• [What to work on]:
Among the entries below, extract exactly the lines that run from the one with "R13: 18k (+3V3, VC2) -> 18k (+3V3, VB4)" through the one with "C3: 100nF (+12V, GND) -> none", both ends included.

• [Data excerpts]:
──────────
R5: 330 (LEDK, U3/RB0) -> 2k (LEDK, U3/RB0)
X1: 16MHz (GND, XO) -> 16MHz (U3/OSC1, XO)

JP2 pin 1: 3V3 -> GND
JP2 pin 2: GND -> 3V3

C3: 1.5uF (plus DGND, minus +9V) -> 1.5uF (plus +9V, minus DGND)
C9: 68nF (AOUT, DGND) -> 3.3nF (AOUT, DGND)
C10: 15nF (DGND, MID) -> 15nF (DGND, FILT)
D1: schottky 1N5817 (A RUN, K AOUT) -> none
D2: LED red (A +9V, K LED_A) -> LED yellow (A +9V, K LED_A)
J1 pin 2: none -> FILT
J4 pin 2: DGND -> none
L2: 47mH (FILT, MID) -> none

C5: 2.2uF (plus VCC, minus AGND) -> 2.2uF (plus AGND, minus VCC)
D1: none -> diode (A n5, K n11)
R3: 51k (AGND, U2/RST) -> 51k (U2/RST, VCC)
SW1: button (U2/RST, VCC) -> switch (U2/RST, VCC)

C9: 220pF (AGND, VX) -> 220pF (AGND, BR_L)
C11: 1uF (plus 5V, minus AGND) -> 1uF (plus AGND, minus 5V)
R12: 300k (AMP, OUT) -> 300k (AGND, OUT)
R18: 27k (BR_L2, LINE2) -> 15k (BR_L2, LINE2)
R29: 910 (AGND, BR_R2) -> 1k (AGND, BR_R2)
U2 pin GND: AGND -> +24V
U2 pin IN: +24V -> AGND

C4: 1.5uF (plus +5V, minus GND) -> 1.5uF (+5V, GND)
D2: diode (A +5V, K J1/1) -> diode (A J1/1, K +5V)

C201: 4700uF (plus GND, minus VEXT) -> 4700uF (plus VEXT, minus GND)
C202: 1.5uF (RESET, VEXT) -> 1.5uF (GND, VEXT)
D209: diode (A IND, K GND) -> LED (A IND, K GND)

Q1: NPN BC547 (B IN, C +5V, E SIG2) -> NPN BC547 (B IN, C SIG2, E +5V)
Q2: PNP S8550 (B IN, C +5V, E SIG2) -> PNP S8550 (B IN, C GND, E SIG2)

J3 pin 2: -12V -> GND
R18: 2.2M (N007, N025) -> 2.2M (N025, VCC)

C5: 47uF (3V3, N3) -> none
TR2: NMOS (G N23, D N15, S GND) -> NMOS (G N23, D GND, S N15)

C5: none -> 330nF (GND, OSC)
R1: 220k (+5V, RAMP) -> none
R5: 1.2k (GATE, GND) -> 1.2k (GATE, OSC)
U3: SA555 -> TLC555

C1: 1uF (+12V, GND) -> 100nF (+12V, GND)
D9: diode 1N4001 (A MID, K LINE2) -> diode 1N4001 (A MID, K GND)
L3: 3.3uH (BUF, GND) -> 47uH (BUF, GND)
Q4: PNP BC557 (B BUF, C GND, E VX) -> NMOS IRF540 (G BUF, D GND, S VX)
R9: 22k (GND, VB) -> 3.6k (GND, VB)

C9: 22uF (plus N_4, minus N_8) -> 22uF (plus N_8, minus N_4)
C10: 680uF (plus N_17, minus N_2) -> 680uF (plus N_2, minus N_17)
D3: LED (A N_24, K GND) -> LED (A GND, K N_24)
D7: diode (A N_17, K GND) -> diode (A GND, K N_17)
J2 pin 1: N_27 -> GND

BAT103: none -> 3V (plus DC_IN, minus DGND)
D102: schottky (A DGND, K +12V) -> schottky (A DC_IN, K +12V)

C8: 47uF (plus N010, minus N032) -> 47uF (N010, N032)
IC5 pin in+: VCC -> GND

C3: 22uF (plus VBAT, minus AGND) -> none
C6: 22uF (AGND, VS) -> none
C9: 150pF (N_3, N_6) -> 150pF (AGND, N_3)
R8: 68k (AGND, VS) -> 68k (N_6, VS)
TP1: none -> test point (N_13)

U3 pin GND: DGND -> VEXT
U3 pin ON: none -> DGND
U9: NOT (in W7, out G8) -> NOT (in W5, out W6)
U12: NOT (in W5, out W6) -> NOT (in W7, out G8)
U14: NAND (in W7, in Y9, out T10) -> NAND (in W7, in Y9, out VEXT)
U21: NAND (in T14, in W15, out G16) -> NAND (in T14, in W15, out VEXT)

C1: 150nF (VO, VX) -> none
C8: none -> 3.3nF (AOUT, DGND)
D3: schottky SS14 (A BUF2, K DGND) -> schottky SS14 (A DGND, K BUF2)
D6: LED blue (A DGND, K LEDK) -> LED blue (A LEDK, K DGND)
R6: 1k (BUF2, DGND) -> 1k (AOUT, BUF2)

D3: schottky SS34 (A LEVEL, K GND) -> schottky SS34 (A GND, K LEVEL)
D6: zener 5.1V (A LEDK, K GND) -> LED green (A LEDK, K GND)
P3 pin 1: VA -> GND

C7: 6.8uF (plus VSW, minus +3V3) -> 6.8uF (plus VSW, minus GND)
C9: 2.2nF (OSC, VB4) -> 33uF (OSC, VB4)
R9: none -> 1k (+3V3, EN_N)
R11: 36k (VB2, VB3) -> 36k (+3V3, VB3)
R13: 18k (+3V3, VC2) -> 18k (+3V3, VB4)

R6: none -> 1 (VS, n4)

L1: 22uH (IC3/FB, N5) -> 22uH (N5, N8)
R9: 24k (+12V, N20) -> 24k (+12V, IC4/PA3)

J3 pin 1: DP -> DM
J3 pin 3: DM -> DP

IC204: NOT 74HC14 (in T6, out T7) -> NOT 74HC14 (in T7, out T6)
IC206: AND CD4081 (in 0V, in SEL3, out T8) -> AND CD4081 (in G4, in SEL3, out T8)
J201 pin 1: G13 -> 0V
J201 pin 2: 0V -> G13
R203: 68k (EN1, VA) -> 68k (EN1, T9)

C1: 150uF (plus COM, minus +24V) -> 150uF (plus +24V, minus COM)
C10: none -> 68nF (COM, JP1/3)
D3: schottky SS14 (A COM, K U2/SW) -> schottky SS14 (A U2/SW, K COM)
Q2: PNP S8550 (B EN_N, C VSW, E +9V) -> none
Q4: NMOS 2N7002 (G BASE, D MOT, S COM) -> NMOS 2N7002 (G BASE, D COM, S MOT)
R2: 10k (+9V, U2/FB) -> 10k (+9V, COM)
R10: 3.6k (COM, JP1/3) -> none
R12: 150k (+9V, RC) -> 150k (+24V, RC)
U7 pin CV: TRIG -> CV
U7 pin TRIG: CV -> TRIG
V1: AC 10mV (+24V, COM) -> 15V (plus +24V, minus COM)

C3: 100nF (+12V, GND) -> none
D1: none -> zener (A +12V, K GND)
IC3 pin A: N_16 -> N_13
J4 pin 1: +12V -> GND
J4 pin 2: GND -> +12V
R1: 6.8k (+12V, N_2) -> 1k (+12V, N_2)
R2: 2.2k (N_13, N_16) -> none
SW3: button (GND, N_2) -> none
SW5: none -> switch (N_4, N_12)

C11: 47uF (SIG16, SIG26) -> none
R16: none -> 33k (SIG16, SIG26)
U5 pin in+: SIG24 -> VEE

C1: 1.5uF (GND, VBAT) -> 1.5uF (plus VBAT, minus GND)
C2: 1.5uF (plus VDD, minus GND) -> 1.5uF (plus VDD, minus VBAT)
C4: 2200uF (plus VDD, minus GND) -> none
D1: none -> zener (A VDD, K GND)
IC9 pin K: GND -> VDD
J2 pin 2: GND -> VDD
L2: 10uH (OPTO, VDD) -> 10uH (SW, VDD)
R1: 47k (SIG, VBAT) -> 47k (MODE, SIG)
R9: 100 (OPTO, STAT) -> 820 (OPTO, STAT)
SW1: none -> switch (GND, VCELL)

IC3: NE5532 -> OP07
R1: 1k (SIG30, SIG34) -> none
──────────
• [Answer to the problem]:
R13: 18k (+3V3, VC2) -> 18k (+3V3, VB4)

R6: none -> 1 (VS, n4)

L1: 22uH (IC3/FB, N5) -> 22uH (N5, N8)
R9: 24k (+12V, N20) -> 24k (+12V, IC4/PA3)

J3 pin 1: DP -> DM
J3 pin 3: DM -> DP

IC204: NOT 74HC14 (in T6, out T7) -> NOT 74HC14 (in T7, out T6)
IC206: AND CD4081 (in 0V, in SEL3, out T8) -> AND CD4081 (in G4, in SEL3, out T8)
J201 pin 1: G13 -> 0V
J201 pin 2: 0V -> G13
R203: 68k (EN1, VA) -> 68k (EN1, T9)

C1: 150uF (plus COM, minus +24V) -> 150uF (plus +24V, minus COM)
C10: none -> 68nF (COM, JP1/3)
D3: schottky SS14 (A COM, K U2/SW) -> schottky SS14 (A U2/SW, K COM)
Q2: PNP S8550 (B EN_N, C VSW, E +9V) -> none
Q4: NMOS 2N7002 (G BASE, D MOT, S COM) -> NMOS 2N7002 (G BASE, D COM, S MOT)
R2: 10k (+9V, U2/FB) -> 10k (+9V, COM)
R10: 3.6k (COM, JP1/3) -> none
R12: 150k (+9V, RC) -> 150k (+24V, RC)
U7 pin CV: TRIG -> CV
U7 pin TRIG: CV -> TRIG
V1: AC 10mV (+24V, COM) -> 15V (plus +24V, minus COM)

C3: 100nF (+12V, GND) -> none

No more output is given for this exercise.